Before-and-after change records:

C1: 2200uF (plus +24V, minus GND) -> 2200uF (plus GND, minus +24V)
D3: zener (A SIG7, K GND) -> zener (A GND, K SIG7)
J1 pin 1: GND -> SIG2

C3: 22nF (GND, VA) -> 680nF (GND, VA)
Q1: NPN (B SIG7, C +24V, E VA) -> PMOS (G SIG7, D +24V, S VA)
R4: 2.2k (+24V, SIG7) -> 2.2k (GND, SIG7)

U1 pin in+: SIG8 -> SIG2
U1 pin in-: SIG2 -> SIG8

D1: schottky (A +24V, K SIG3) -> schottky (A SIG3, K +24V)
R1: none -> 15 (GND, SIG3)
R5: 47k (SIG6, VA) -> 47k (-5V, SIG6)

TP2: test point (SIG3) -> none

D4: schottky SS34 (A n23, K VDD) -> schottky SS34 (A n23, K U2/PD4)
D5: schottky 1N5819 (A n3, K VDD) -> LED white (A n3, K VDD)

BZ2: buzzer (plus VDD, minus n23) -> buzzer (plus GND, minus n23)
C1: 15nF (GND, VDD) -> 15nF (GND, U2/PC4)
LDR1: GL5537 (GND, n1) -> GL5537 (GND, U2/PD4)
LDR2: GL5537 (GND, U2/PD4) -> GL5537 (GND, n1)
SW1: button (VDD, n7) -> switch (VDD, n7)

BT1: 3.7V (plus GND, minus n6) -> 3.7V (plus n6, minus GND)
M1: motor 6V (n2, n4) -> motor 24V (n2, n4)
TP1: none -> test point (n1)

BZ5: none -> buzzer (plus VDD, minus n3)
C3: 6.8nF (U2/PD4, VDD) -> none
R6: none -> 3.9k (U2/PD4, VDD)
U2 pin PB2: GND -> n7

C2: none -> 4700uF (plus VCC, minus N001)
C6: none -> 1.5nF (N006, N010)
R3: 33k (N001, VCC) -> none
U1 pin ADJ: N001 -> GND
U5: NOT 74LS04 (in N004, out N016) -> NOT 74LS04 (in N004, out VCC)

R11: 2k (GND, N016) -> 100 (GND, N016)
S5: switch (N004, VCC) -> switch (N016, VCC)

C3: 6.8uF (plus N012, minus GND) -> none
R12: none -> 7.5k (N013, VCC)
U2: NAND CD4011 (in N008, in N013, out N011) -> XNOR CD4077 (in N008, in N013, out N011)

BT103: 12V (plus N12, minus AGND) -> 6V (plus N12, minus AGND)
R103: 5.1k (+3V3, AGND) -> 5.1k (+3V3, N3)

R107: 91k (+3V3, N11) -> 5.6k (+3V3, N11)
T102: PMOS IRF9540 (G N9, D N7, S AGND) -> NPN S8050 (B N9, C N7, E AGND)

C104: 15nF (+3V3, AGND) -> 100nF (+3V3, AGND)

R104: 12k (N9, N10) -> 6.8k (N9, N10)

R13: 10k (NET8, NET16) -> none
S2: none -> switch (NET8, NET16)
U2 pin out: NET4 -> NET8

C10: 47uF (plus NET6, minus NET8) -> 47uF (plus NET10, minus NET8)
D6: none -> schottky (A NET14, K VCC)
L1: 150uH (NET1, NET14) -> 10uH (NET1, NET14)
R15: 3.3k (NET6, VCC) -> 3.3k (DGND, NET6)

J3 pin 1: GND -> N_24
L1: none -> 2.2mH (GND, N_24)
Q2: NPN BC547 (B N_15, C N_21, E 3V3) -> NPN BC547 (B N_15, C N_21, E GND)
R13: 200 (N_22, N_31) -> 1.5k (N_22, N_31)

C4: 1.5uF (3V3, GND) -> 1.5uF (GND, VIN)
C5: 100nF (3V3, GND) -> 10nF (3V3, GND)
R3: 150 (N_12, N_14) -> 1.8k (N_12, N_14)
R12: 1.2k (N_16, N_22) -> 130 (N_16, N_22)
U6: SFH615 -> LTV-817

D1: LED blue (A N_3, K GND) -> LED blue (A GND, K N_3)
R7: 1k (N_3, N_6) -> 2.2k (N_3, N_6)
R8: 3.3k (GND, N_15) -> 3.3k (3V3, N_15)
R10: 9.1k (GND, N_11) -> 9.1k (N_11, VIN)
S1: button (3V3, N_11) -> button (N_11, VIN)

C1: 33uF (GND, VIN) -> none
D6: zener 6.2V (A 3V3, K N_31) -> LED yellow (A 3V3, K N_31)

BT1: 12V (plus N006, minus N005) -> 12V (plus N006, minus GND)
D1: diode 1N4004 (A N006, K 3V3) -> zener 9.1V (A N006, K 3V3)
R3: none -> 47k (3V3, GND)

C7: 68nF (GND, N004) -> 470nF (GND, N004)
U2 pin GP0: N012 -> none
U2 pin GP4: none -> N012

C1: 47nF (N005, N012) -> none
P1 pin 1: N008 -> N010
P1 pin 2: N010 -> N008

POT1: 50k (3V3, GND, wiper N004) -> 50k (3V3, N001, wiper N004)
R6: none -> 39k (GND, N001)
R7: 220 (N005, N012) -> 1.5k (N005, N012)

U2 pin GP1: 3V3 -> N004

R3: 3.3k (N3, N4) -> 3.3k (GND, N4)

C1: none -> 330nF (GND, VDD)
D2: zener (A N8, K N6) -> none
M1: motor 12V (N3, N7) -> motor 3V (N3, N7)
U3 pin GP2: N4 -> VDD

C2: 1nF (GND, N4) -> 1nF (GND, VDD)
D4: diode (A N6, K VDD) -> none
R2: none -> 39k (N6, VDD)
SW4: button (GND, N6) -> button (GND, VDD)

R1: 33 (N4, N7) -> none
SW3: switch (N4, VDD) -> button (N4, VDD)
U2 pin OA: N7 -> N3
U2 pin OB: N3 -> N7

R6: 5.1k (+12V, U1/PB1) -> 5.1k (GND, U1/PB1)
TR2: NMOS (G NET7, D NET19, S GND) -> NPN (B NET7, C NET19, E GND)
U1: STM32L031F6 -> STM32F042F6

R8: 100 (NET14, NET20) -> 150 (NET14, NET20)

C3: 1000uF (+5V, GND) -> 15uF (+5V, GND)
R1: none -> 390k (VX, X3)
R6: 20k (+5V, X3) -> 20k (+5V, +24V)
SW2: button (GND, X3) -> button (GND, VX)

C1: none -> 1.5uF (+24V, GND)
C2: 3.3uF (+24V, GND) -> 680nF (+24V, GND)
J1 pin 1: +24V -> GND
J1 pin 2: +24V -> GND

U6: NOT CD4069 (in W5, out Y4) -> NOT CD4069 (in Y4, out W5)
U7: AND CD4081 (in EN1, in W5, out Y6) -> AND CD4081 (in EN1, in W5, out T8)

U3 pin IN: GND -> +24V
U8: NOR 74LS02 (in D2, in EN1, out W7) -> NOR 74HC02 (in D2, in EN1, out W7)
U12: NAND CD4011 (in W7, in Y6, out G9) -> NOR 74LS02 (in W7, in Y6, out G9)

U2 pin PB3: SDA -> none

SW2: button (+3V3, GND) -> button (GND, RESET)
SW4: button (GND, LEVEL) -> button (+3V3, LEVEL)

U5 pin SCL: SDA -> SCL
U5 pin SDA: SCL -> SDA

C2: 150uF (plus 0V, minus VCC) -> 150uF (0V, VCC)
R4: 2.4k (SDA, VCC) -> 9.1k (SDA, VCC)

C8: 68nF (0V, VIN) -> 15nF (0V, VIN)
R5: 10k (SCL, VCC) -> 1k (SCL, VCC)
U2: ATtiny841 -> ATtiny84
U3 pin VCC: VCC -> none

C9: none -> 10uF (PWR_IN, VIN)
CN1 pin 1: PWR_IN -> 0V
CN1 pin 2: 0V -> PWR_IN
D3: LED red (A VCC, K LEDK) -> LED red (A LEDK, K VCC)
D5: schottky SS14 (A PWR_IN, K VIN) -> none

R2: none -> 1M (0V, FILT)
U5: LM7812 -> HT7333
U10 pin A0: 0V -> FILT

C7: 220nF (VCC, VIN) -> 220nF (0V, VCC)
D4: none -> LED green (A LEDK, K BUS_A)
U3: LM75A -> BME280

▸ **Exercise description**
Above are the entries. Output exactly the lines beginning with the line that has "L1: 150uH (NET1, NET14) -> 10uH (NET1, NET14)" and ending with the line that has "D6: zener 6.2V".

▸ **Response area**
L1: 150uH (NET1, NET14) -> 10uH (NET1, NET14)
R15: 3.3k (NET6, VCC) -> 3.3k (DGND, NET6)

J3 pin 1: GND -> N_24
L1: none -> 2.2mH (GND, N_24)
Q2: NPN BC547 (B N_15, C N_21, E 3V3) -> NPN BC547 (B N_15, C N_21, E GND)
R13: 200 (N_22, N_31) -> 1.5k (N_22, N_31)

C4: 1.5uF (3V3, GND) -> 1.5uF (GND, VIN)
C5: 100nF (3V3, GND) -> 10nF (3V3, GND)
R3: 150 (N_12, N_14) -> 1.8k (N_12, N_14)
R12: 1.2k (N_16, N_22) -> 130 (N_16, N_22)
U6: SFH615 -> LTV-817

D1: LED blue (A N_3, K GND) -> LED blue (A GND, K N_3)
R7: 1k (N_3, N_6) -> 2.2k (N_3, N_6)
R8: 3.3k (GND, N_15) -> 3.3k (3V3, N_15)
R10: 9.1k (GND, N_11) -> 9.1k (N_11, VIN)
S1: button (3V3, N_11) -> button (N_11, VIN)

C1: 33uF (GND, VIN) -> none
D6: zener 6.2V (A 3V3, K N_31) -> LED yellow (A 3V3, K N_31)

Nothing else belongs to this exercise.